* **WHAT THE TASK ASKS**: From the line containing "none -> brown round brick L5 level 1" to the final line of the listing, restate each line word for word and add nothing.

DATASET CONTENT Block Start

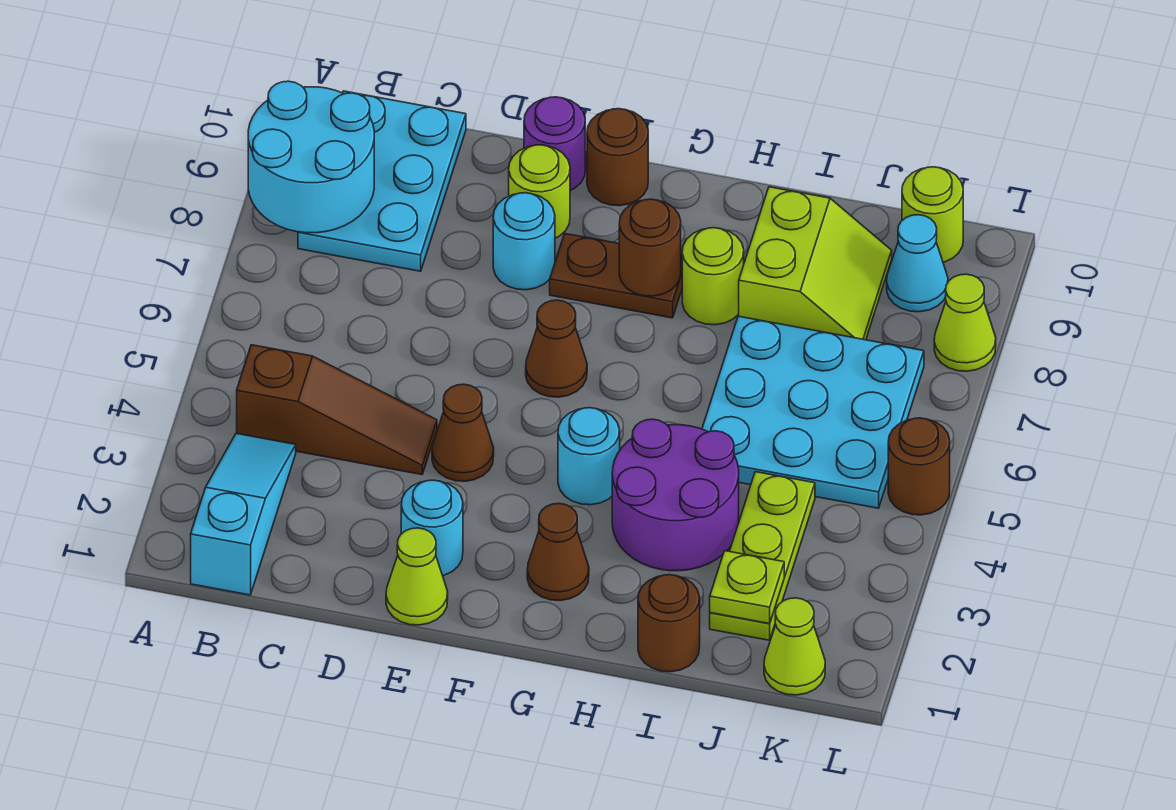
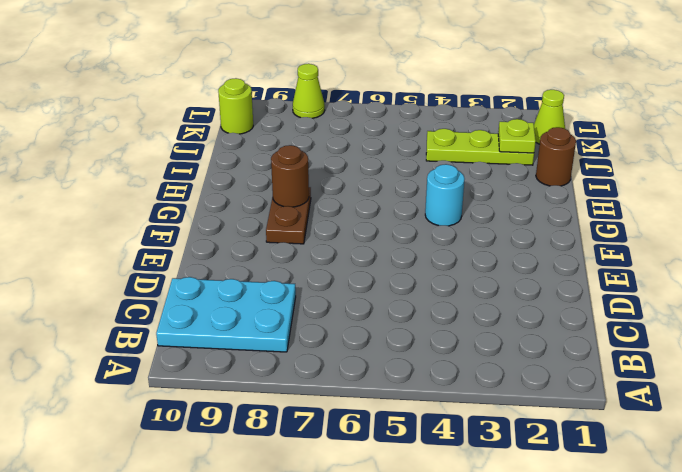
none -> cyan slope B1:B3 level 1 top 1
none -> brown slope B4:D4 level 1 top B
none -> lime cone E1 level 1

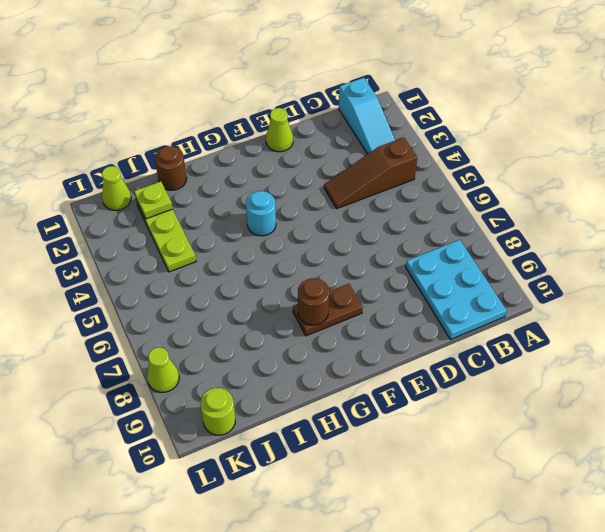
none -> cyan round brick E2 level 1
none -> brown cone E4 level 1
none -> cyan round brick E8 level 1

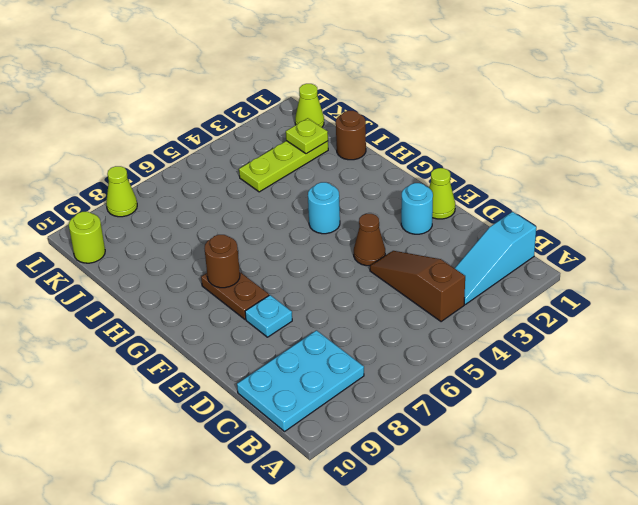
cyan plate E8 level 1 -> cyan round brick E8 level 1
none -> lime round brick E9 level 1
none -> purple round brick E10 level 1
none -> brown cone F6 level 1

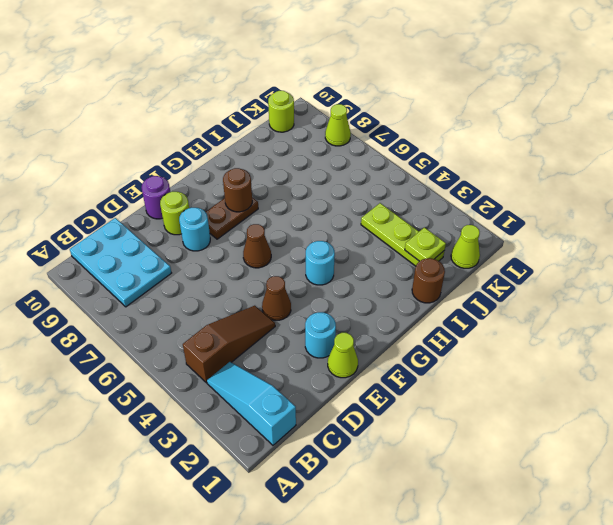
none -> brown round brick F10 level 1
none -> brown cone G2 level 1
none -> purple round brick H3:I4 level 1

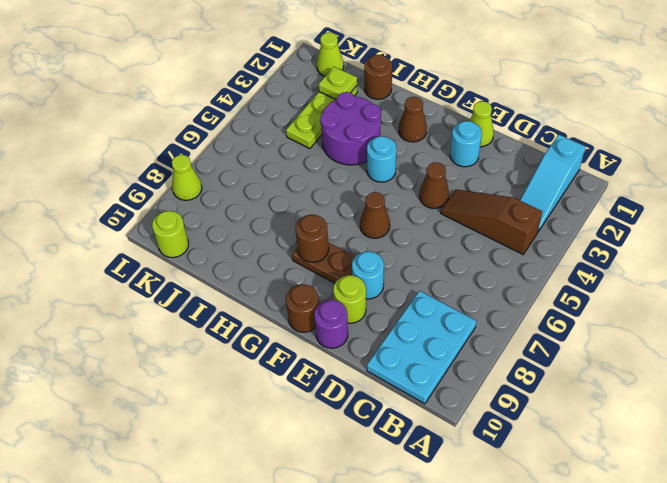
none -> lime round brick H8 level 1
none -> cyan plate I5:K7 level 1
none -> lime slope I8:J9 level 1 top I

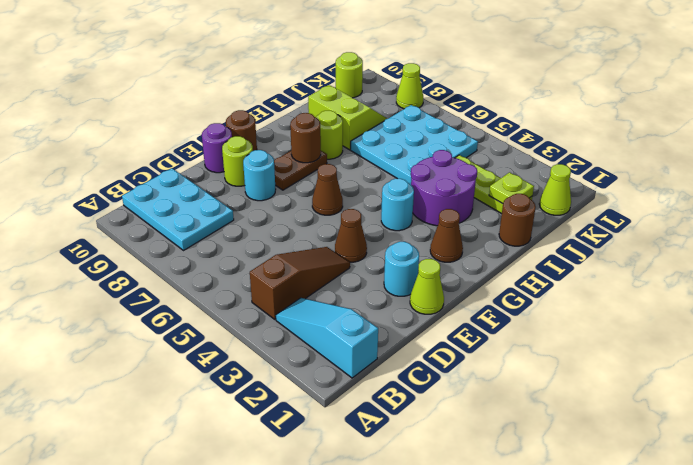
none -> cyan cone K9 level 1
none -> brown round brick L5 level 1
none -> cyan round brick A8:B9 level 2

DATASET CONTENT Block End

* **RESPONSE AREA**:
none -> brown round brick L5 level 1
none -> cyan round brick A8:B9 level 2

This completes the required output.